● DIRECTIONS FOR THIS TASK
Given the records below, would you repeat exactly the lines that begin at the one containing "(735, 455) = (558, 174): purple" and end at the one containing "(776, 246) = (335, 208): blue", inclusive?

● EXCERPTED DATA
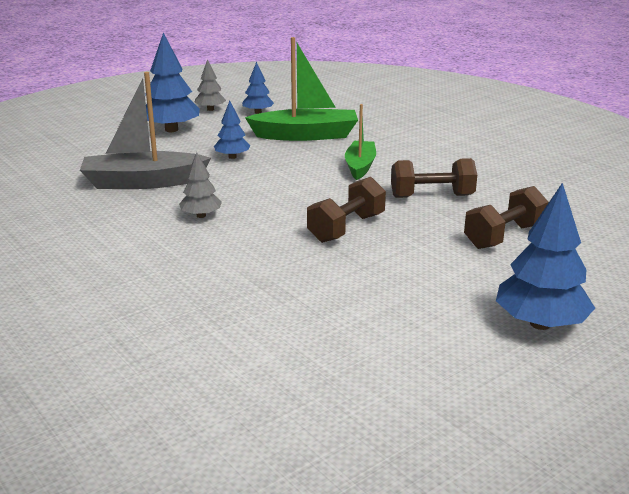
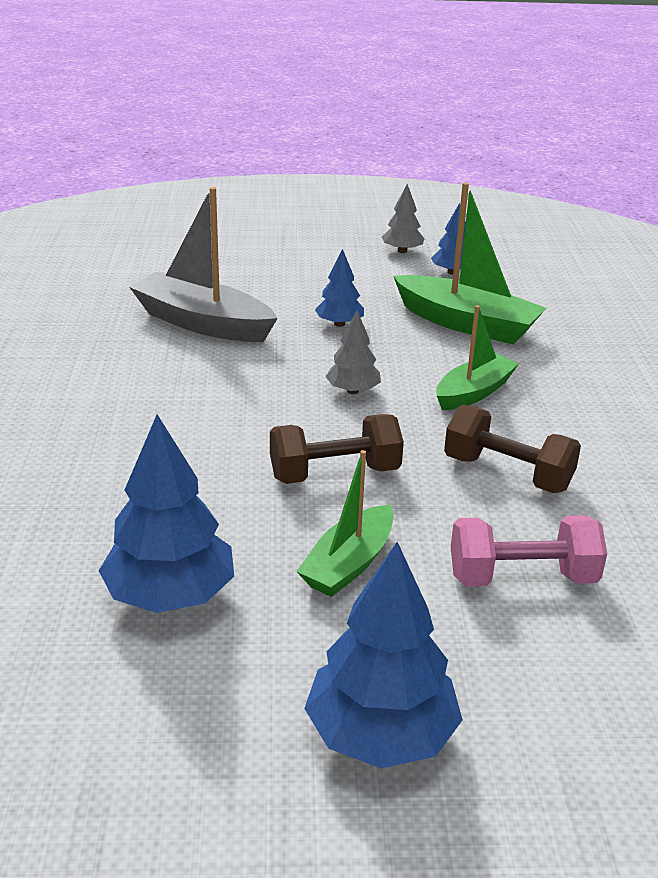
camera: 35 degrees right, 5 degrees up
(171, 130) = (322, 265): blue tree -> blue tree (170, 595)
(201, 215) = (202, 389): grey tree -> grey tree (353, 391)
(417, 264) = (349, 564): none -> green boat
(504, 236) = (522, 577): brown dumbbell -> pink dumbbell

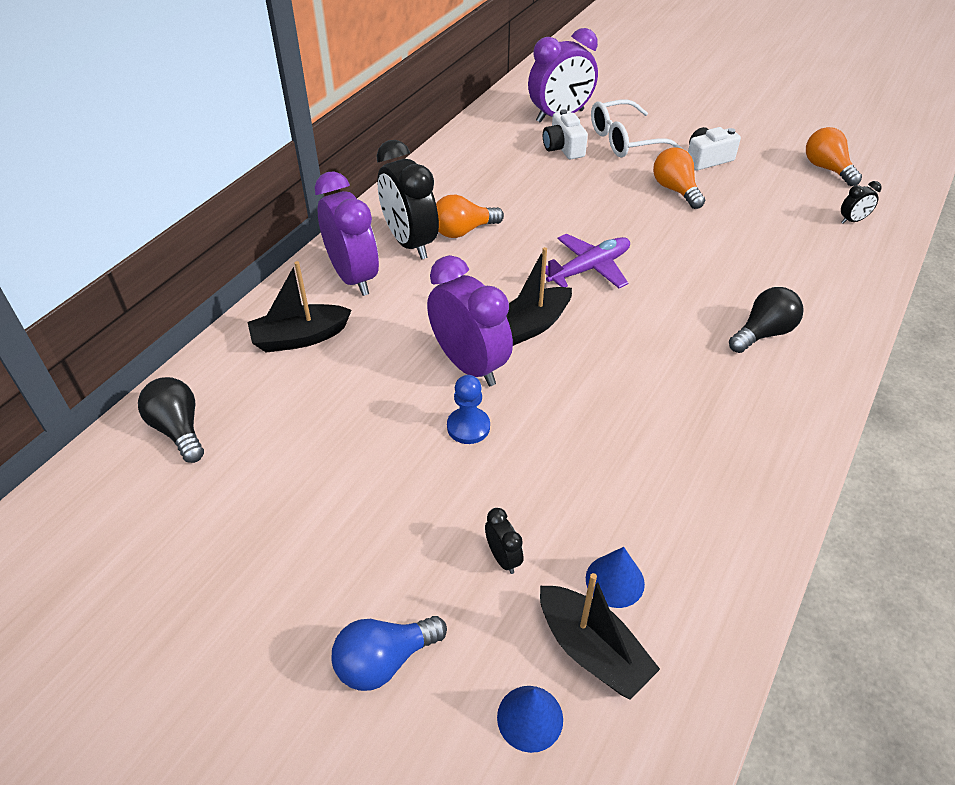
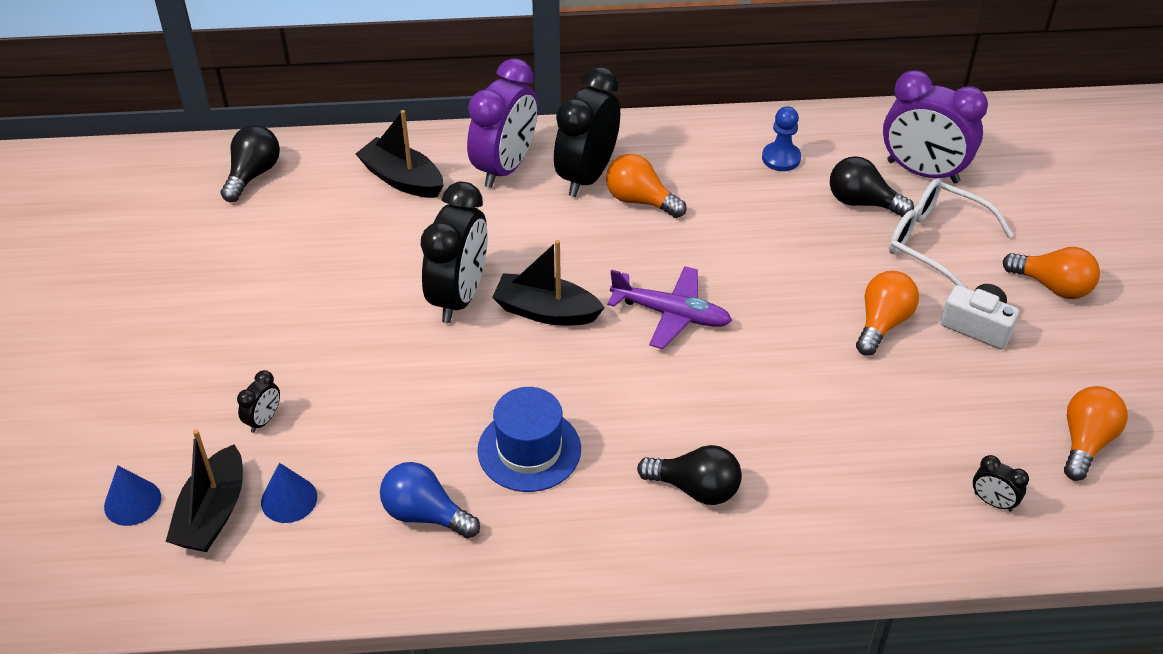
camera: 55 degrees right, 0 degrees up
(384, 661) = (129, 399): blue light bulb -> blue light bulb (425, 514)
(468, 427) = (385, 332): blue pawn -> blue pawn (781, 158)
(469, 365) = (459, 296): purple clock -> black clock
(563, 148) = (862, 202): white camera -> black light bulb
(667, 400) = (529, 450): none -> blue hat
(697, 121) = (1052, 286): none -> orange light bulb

...

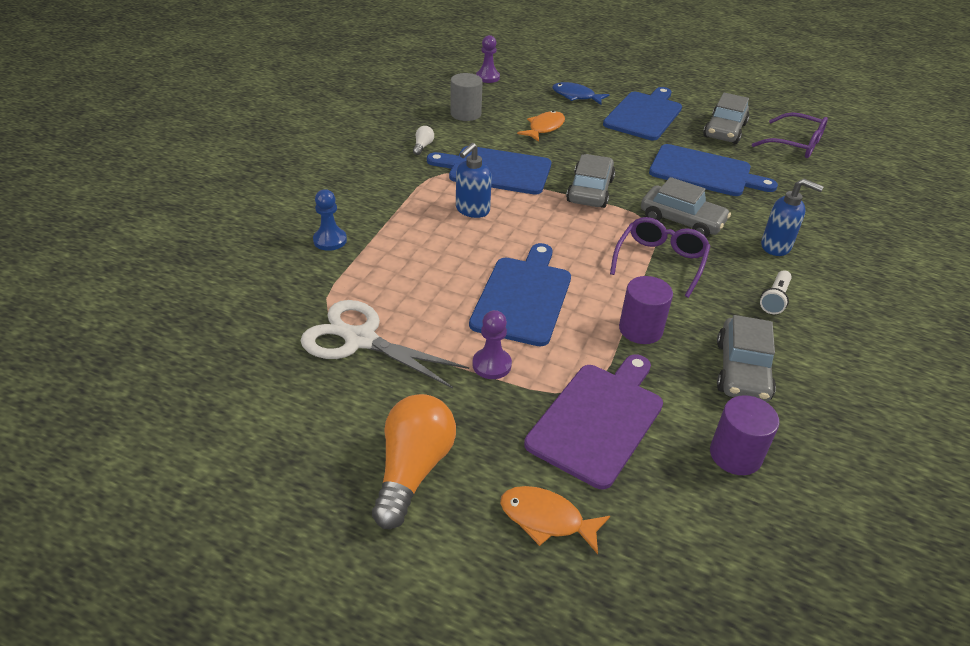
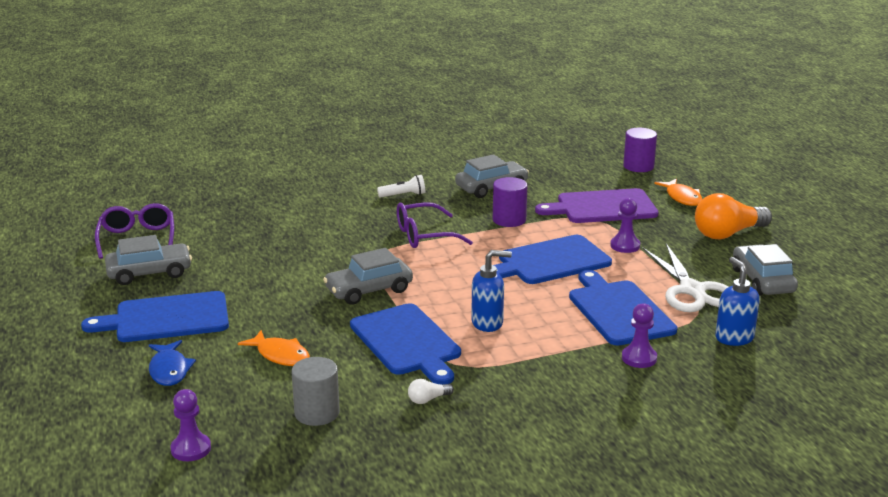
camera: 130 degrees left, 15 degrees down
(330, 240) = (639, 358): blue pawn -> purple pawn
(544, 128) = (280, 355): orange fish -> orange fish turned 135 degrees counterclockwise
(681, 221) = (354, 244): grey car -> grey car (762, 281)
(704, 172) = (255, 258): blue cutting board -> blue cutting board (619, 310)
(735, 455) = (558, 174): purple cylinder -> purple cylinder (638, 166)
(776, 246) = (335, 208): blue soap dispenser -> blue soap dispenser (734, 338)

==

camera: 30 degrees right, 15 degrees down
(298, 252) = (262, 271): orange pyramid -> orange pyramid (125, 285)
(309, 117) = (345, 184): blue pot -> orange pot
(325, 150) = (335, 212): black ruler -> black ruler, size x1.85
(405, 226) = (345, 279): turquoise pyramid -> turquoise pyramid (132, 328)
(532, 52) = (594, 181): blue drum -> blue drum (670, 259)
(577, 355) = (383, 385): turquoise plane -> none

● SOLUTION TO THIS PROBLEM
(735, 455) = (558, 174): purple cylinder -> purple cylinder (638, 166)
(776, 246) = (335, 208): blue soap dispenser -> blue soap dispenser (734, 338)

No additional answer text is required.